Your answer must consist of exactly the lines below, starting with the line with "replace | yellow" and going on through the line with "centre | 90 degrees clockwise |", and nothing else.

(Scene difference descriptions)
☆ ☆ ☆ ☆ ☆

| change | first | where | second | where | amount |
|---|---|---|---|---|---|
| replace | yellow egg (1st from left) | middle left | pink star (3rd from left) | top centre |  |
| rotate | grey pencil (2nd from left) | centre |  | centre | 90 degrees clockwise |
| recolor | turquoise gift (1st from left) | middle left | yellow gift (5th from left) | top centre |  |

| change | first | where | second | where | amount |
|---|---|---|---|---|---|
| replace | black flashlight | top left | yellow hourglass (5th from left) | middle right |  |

☆ ☆ ☆ ☆ ☆

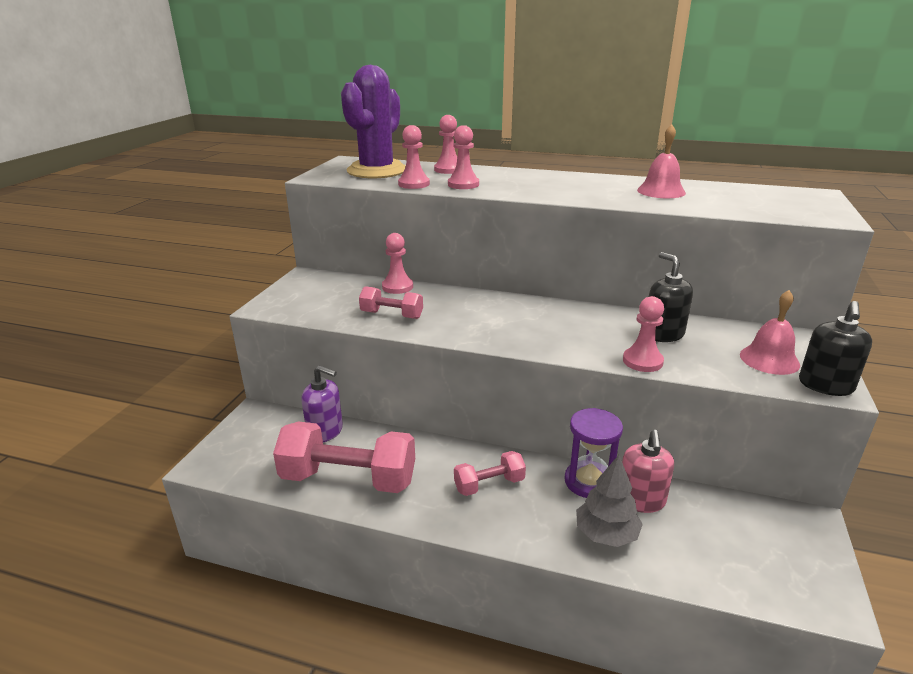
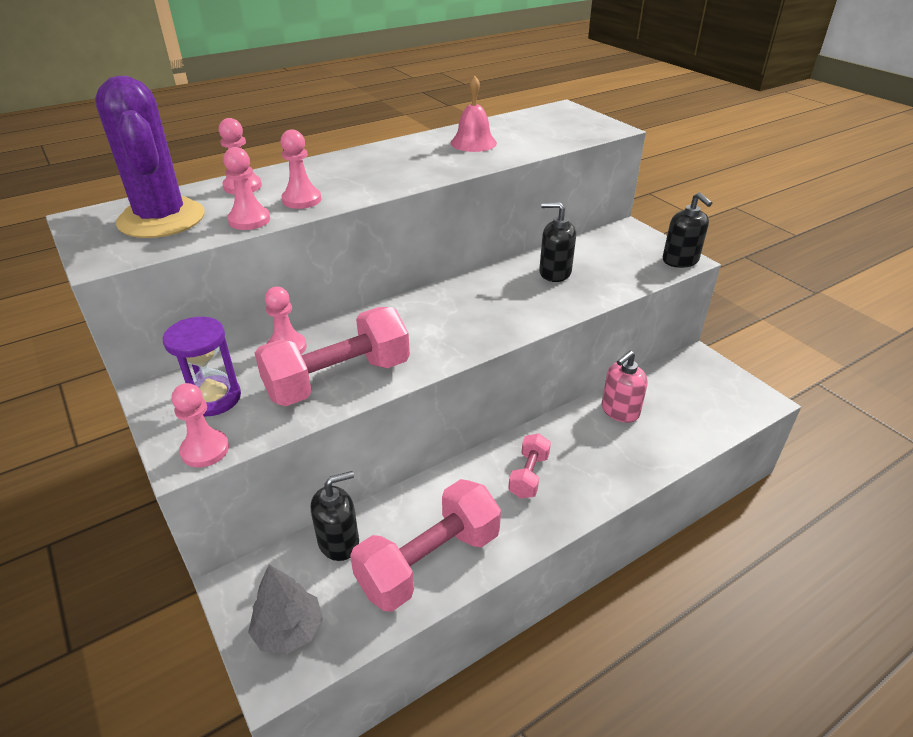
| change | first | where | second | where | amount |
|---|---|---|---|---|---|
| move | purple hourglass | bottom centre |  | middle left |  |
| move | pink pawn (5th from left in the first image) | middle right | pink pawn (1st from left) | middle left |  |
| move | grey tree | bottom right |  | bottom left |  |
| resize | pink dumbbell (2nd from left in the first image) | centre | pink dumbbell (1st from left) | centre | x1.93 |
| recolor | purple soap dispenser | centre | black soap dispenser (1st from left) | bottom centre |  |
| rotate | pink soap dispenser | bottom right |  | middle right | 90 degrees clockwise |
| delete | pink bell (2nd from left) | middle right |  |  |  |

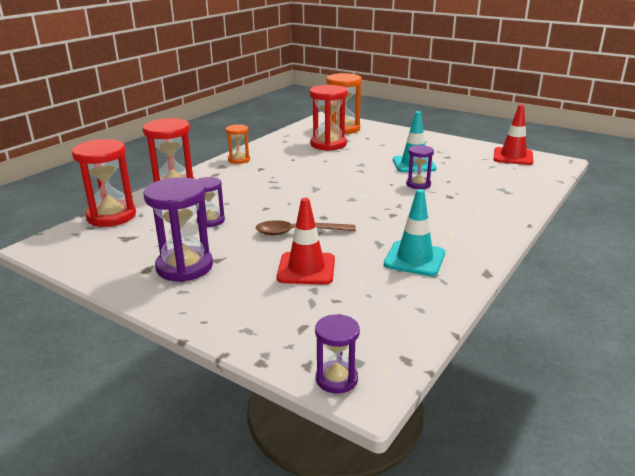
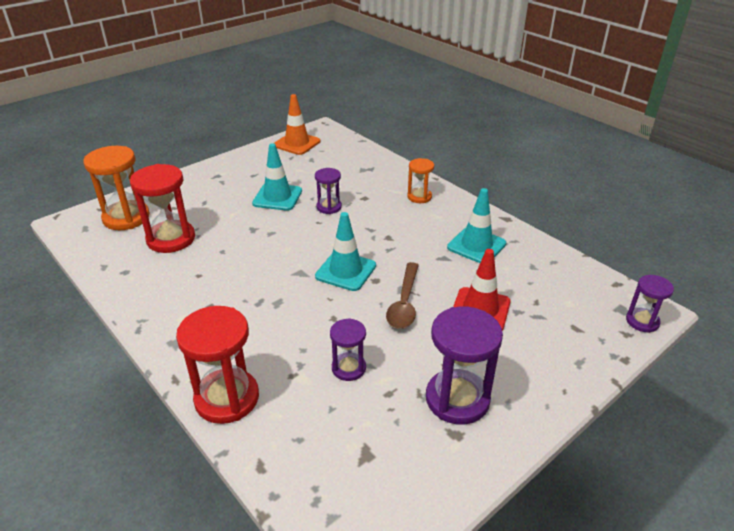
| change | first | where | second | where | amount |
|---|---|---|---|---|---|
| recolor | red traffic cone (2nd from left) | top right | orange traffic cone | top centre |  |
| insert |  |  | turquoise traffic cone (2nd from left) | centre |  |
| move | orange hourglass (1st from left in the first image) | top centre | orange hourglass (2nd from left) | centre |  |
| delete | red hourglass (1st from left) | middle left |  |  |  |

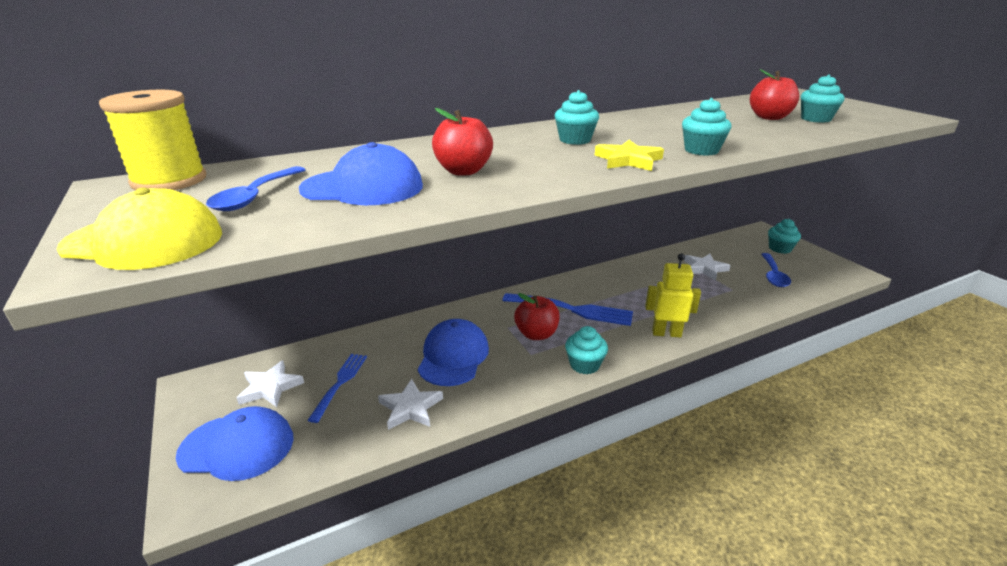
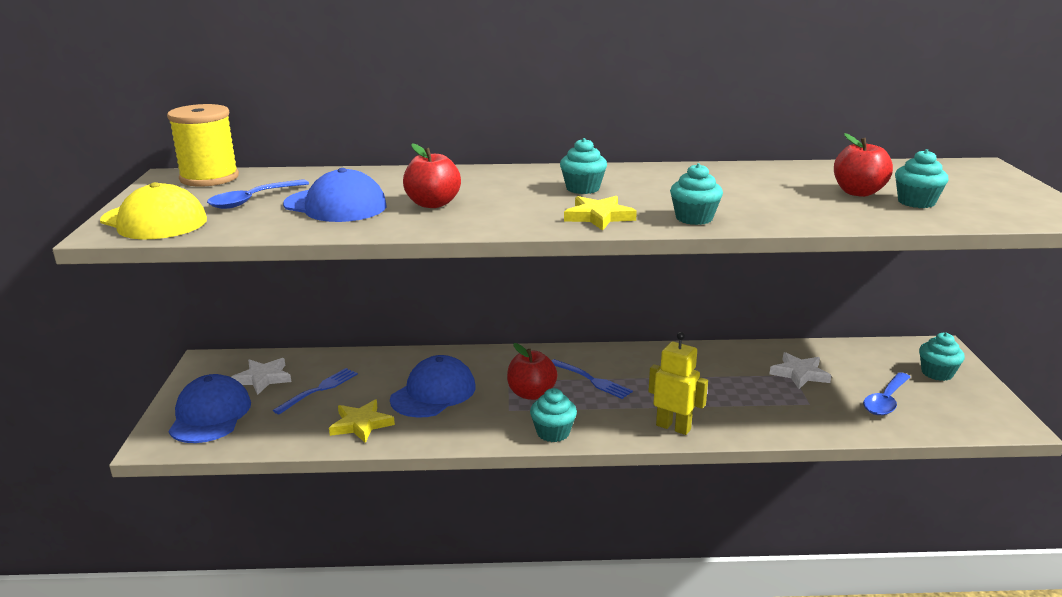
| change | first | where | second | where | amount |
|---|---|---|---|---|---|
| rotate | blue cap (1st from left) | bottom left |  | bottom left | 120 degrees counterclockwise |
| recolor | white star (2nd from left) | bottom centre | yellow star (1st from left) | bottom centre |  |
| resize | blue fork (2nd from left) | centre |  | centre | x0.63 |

☆ ☆ ☆ ☆ ☆

Task solution:
| replace | yellow egg (1st from left) | middle left | pink star (3rd from left) | top centre |  |
| rotate | grey pencil (2nd from left) | centre |  | centre | 90 degrees clockwise |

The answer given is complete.